(Object change descriptions)

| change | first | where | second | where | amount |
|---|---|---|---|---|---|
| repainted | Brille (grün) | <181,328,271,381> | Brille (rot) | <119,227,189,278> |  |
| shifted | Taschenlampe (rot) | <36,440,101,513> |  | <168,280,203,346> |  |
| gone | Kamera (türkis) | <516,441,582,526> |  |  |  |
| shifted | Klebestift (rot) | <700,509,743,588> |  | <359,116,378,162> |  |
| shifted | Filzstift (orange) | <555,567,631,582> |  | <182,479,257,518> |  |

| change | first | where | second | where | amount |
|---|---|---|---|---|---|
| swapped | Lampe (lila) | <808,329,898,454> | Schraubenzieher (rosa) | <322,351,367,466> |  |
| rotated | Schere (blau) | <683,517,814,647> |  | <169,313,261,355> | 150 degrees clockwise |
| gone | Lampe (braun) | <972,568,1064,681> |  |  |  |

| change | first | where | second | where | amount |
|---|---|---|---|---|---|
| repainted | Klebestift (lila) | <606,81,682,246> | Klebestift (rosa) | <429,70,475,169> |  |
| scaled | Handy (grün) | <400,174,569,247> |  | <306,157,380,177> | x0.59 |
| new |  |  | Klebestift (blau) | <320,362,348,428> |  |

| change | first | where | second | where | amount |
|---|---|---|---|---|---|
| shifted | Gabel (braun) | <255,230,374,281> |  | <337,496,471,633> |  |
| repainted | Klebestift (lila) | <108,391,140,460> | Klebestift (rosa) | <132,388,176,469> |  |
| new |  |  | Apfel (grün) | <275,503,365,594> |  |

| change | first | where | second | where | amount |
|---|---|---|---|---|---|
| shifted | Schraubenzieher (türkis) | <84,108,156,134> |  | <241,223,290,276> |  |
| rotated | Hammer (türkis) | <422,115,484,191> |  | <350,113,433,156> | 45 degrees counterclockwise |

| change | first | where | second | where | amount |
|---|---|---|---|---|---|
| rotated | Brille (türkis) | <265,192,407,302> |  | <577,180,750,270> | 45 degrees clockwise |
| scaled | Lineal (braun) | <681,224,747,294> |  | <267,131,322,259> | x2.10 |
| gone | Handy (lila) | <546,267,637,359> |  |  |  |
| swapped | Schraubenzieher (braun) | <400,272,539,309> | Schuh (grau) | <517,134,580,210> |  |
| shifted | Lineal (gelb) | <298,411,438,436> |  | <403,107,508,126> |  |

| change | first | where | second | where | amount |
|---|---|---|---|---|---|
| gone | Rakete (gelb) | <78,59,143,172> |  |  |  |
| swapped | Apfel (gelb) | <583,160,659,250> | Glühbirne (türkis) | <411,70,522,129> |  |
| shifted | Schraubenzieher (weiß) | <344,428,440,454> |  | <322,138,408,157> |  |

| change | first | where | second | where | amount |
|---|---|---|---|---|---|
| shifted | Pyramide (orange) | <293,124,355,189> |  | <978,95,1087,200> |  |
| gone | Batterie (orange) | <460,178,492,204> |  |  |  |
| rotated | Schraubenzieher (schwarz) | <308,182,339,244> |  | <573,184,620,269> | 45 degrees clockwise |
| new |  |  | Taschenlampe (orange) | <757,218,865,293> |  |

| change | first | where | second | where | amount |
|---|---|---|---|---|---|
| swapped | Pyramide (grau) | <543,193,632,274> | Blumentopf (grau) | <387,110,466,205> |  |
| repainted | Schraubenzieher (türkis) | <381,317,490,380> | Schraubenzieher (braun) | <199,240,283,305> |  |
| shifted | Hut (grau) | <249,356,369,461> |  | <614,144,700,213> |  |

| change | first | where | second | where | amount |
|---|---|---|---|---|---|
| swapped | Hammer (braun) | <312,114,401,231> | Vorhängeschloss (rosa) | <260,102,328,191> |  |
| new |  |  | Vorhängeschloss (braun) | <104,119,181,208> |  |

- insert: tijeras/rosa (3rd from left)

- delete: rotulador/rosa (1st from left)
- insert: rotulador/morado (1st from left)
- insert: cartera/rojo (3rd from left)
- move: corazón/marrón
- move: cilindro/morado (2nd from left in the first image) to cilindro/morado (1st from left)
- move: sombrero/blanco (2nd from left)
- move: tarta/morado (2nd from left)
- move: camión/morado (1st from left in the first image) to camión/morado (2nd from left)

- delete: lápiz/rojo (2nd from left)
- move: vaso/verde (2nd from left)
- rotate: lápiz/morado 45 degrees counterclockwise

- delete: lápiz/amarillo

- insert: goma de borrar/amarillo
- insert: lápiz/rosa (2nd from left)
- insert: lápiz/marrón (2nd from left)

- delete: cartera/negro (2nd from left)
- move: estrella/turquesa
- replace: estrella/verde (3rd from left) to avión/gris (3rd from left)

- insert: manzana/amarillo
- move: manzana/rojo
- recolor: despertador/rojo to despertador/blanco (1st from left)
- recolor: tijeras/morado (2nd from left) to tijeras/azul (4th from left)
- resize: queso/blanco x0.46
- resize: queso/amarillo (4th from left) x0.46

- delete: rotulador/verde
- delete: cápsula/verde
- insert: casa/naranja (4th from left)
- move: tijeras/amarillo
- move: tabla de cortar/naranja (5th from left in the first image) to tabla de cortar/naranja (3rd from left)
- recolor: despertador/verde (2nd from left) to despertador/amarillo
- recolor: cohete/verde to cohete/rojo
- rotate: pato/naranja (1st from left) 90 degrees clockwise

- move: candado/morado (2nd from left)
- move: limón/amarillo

**TASK DIRECTIONS:** Every word of every entry must be returned as it appears.

**EXERCISE RESULT:**
| change | first | where | second | where | amount |
|---|---|---|---|---|---|
| repainted | Brille (grün) | <181,328,271,381> | Brille (rot) | <119,227,189,278> |  |
| shifted | Taschenlampe (rot) | <36,440,101,513> |  | <168,280,203,346> |  |
| gone | Kamera (türkis) | <516,441,582,526> |  |  |  |
| shifted | Klebestift (rot) | <700,509,743,588> |  | <359,116,378,162> |  |
| shifted | Filzstift (orange) | <555,567,631,582> |  | <182,479,257,518> |  |

| change | first | where | second | where | amount |
|---|---|---|---|---|---|
| swapped | Lampe (lila) | <808,329,898,454> | Schraubenzieher (rosa) | <322,351,367,466> |  |
| rotated | Schere (blau) | <683,517,814,647> |  | <169,313,261,355> | 150 degrees clockwise |
| gone | Lampe (braun) | <972,568,1064,681> |  |  |  |

| change | first | where | second | where | amount |
|---|---|---|---|---|---|
| repainted | Klebestift (lila) | <606,81,682,246> | Klebestift (rosa) | <429,70,475,169> |  |
| scaled | Handy (grün) | <400,174,569,247> |  | <306,157,380,177> | x0.59 |
| new |  |  | Klebestift (blau) | <320,362,348,428> |  |

| change | first | where | second | where | amount |
|---|---|---|---|---|---|
| shifted | Gabel (braun) | <255,230,374,281> |  | <337,496,471,633> |  |
| repainted | Klebestift (lila) | <108,391,140,460> | Klebestift (rosa) | <132,388,176,469> |  |
| new |  |  | Apfel (grün) | <275,503,365,594> |  |

| change | first | where | second | where | amount |
|---|---|---|---|---|---|
| shifted | Schraubenzieher (türkis) | <84,108,156,134> |  | <241,223,290,276> |  |
| rotated | Hammer (türkis) | <422,115,484,191> |  | <350,113,433,156> | 45 degrees counterclockwise |

| change | first | where | second | where | amount |
|---|---|---|---|---|---|
| rotated | Brille (türkis) | <265,192,407,302> |  | <577,180,750,270> | 45 degrees clockwise |
| scaled | Lineal (braun) | <681,224,747,294> |  | <267,131,322,259> | x2.10 |
| gone | Handy (lila) | <546,267,637,359> |  |  |  |
| swapped | Schraubenzieher (braun) | <400,272,539,309> | Schuh (grau) | <517,134,580,210> |  |
| shifted | Lineal (gelb) | <298,411,438,436> |  | <403,107,508,126> |  |

| change | first | where | second | where | amount |
|---|---|---|---|---|---|
| gone | Rakete (gelb) | <78,59,143,172> |  |  |  |
| swapped | Apfel (gelb) | <583,160,659,250> | Glühbirne (türkis) | <411,70,522,129> |  |
| shifted | Schraubenzieher (weiß) | <344,428,440,454> |  | <322,138,408,157> |  |

| change | first | where | second | where | amount |
|---|---|---|---|---|---|
| shifted | Pyramide (orange) | <293,124,355,189> |  | <978,95,1087,200> |  |
| gone | Batterie (orange) | <460,178,492,204> |  |  |  |
| rotated | Schraubenzieher (schwarz) | <308,182,339,244> |  | <573,184,620,269> | 45 degrees clockwise |
| new |  |  | Taschenlampe (orange) | <757,218,865,293> |  |

| change | first | where | second | where | amount |
|---|---|---|---|---|---|
| swapped | Pyramide (grau) | <543,193,632,274> | Blumentopf (grau) | <387,110,466,205> |  |
| repainted | Schraubenzieher (türkis) | <381,317,490,380> | Schraubenzieher (braun) | <199,240,283,305> |  |
| shifted | Hut (grau) | <249,356,369,461> |  | <614,144,700,213> |  |

| change | first | where | second | where | amount |
|---|---|---|---|---|---|
| swapped | Hammer (braun) | <312,114,401,231> | Vorhängeschloss (rosa) | <260,102,328,191> |  |
| new |  |  | Vorhängeschloss (braun) | <104,119,181,208> |  |

- insert: tijeras/rosa (3rd from left)

- delete: rotulador/rosa (1st from left)
- insert: rotulador/morado (1st from left)
- insert: cartera/rojo (3rd from left)
- move: corazón/marrón
- move: cilindro/morado (2nd from left in the first image) to cilindro/morado (1st from left)
- move: sombrero/blanco (2nd from left)
- move: tarta/morado (2nd from left)
- move: camión/morado (1st from left in the first image) to camión/morado (2nd from left)

- delete: lápiz/rojo (2nd from left)
- move: vaso/verde (2nd from left)
- rotate: lápiz/morado 45 degrees counterclockwise

- delete: lápiz/amarillo

- insert: goma de borrar/amarillo
- insert: lápiz/rosa (2nd from left)
- insert: lápiz/marrón (2nd from left)

- delete: cartera/negro (2nd from left)
- move: estrella/turquesa
- replace: estrella/verde (3rd from left) to avión/gris (3rd from left)

- insert: manzana/amarillo
- move: manzana/rojo
- recolor: despertador/rojo to despertador/blanco (1st from left)
- recolor: tijeras/morado (2nd from left) to tijeras/azul (4th from left)
- resize: queso/blanco x0.46
- resize: queso/amarillo (4th from left) x0.46

- delete: rotulador/verde
- delete: cápsula/verde
- insert: casa/naranja (4th from left)
- move: tijeras/amarillo
- move: tabla de cortar/naranja (5th from left in the first image) to tabla de cortar/naranja (3rd from left)
- recolor: despertador/verde (2nd from left) to despertador/amarillo
- recolor: cohete/verde to cohete/rojo
- rotate: pato/naranja (1st from left) 90 degrees clockwise

- move: candado/morado (2nd from left)
- move: limón/amarillo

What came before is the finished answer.